• [Task goal]:
All of the records must be given again exactly.

:: Material provided

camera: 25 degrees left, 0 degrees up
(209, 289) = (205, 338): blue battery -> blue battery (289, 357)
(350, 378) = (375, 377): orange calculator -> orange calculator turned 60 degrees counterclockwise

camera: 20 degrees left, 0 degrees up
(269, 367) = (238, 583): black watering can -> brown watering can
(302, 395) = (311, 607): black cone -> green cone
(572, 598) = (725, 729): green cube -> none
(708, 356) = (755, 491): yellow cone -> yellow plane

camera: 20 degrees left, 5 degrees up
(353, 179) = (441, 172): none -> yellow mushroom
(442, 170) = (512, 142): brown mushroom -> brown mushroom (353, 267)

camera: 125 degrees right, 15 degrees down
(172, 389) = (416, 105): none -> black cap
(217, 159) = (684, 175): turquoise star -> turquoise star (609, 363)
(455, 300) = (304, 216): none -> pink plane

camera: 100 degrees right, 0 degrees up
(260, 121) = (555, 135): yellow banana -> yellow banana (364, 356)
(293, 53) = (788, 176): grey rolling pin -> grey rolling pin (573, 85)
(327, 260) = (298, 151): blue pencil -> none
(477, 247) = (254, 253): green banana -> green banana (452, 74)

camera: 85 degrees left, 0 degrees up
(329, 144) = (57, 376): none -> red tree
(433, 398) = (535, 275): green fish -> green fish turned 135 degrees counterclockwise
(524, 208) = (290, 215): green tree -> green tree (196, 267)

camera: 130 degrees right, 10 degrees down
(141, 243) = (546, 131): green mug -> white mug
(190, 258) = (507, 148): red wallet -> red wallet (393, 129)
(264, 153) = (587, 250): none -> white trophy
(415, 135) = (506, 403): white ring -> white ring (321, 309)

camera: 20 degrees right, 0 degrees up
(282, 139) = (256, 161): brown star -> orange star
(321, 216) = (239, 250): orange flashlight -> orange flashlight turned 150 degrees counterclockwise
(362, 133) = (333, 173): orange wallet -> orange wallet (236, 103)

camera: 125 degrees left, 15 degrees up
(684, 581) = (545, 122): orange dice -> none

::::

• [Solution to this task]:
camera: 25 degrees left, 0 degrees up
(209, 289) = (205, 338): blue battery -> blue battery (289, 357)
(350, 378) = (375, 377): orange calculator -> orange calculator turned 60 degrees counterclockwise

camera: 20 degrees left, 0 degrees up
(269, 367) = (238, 583): black watering can -> brown watering can
(302, 395) = (311, 607): black cone -> green cone
(572, 598) = (725, 729): green cube -> none
(708, 356) = (755, 491): yellow cone -> yellow plane

camera: 20 degrees left, 5 degrees up
(353, 179) = (441, 172): none -> yellow mushroom
(442, 170) = (512, 142): brown mushroom -> brown mushroom (353, 267)

camera: 125 degrees right, 15 degrees down
(172, 389) = (416, 105): none -> black cap
(217, 159) = (684, 175): turquoise star -> turquoise star (609, 363)
(455, 300) = (304, 216): none -> pink plane

camera: 100 degrees right, 0 degrees up
(260, 121) = (555, 135): yellow banana -> yellow banana (364, 356)
(293, 53) = (788, 176): grey rolling pin -> grey rolling pin (573, 85)
(327, 260) = (298, 151): blue pencil -> none
(477, 247) = (254, 253): green banana -> green banana (452, 74)

camera: 85 degrees left, 0 degrees up
(329, 144) = (57, 376): none -> red tree
(433, 398) = (535, 275): green fish -> green fish turned 135 degrees counterclockwise
(524, 208) = (290, 215): green tree -> green tree (196, 267)

camera: 130 degrees right, 10 degrees down
(141, 243) = (546, 131): green mug -> white mug
(190, 258) = (507, 148): red wallet -> red wallet (393, 129)
(264, 153) = (587, 250): none -> white trophy
(415, 135) = (506, 403): white ring -> white ring (321, 309)

camera: 20 degrees right, 0 degrees up
(282, 139) = (256, 161): brown star -> orange star
(321, 216) = (239, 250): orange flashlight -> orange flashlight turned 150 degrees counterclockwise
(362, 133) = (333, 173): orange wallet -> orange wallet (236, 103)

camera: 125 degrees left, 15 degrees up
(684, 581) = (545, 122): orange dice -> none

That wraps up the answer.